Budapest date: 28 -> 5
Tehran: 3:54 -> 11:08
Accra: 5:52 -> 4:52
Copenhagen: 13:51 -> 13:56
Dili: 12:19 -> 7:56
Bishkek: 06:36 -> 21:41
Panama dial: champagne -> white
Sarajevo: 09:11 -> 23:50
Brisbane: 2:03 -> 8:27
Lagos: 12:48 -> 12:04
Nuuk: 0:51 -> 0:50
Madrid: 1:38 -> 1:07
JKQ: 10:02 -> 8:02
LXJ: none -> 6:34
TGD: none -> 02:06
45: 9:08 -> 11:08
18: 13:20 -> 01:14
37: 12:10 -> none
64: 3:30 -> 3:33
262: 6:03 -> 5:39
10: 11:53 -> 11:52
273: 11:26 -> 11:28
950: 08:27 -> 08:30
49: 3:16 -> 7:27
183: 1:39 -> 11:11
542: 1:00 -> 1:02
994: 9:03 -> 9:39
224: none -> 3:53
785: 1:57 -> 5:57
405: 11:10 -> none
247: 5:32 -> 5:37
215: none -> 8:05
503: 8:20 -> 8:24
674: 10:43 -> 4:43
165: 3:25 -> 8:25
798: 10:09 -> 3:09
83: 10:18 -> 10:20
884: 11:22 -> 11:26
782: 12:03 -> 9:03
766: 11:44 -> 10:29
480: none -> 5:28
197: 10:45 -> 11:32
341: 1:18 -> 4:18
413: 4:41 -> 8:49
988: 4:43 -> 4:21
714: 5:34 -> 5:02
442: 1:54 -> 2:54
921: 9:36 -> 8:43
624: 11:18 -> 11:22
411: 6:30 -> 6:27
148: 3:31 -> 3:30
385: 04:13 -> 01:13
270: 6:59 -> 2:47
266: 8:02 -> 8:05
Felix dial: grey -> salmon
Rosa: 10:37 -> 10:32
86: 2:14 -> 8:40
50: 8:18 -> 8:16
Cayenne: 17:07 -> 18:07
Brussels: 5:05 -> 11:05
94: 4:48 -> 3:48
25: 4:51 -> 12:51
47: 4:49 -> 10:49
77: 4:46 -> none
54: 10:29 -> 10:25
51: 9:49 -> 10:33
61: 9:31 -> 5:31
..............................
= Task to carry out =
Copy all of the lines above, word for word, changing nothing and leaving nothing out.

= Output of the exercise =
Budapest date: 28 -> 5
Tehran: 3:54 -> 11:08
Accra: 5:52 -> 4:52
Copenhagen: 13:51 -> 13:56
Dili: 12:19 -> 7:56
Bishkek: 06:36 -> 21:41
Panama dial: champagne -> white
Sarajevo: 09:11 -> 23:50
Brisbane: 2:03 -> 8:27
Lagos: 12:48 -> 12:04
Nuuk: 0:51 -> 0:50
Madrid: 1:38 -> 1:07
JKQ: 10:02 -> 8:02
LXJ: none -> 6:34
TGD: none -> 02:06
45: 9:08 -> 11:08
18: 13:20 -> 01:14
37: 12:10 -> none
64: 3:30 -> 3:33
262: 6:03 -> 5:39
10: 11:53 -> 11:52
273: 11:26 -> 11:28
950: 08:27 -> 08:30
49: 3:16 -> 7:27
183: 1:39 -> 11:11
542: 1:00 -> 1:02
994: 9:03 -> 9:39
224: none -> 3:53
785: 1:57 -> 5:57
405: 11:10 -> none
247: 5:32 -> 5:37
215: none -> 8:05
503: 8:20 -> 8:24
674: 10:43 -> 4:43
165: 3:25 -> 8:25
798: 10:09 -> 3:09
83: 10:18 -> 10:20
884: 11:22 -> 11:26
782: 12:03 -> 9:03
766: 11:44 -> 10:29
480: none -> 5:28
197: 10:45 -> 11:32
341: 1:18 -> 4:18
413: 4:41 -> 8:49
988: 4:43 -> 4:21
714: 5:34 -> 5:02
442: 1:54 -> 2:54
921: 9:36 -> 8:43
624: 11:18 -> 11:22
411: 6:30 -> 6:27
148: 3:31 -> 3:30
385: 04:13 -> 01:13
270: 6:59 -> 2:47
266: 8:02 -> 8:05
Felix dial: grey -> salmon
Rosa: 10:37 -> 10:32
86: 2:14 -> 8:40
50: 8:18 -> 8:16
Cayenne: 17:07 -> 18:07
Brussels: 5:05 -> 11:05
94: 4:48 -> 3:48
25: 4:51 -> 12:51
47: 4:49 -> 10:49
77: 4:46 -> none
54: 10:29 -> 10:25
51: 9:49 -> 10:33
61: 9:31 -> 5:31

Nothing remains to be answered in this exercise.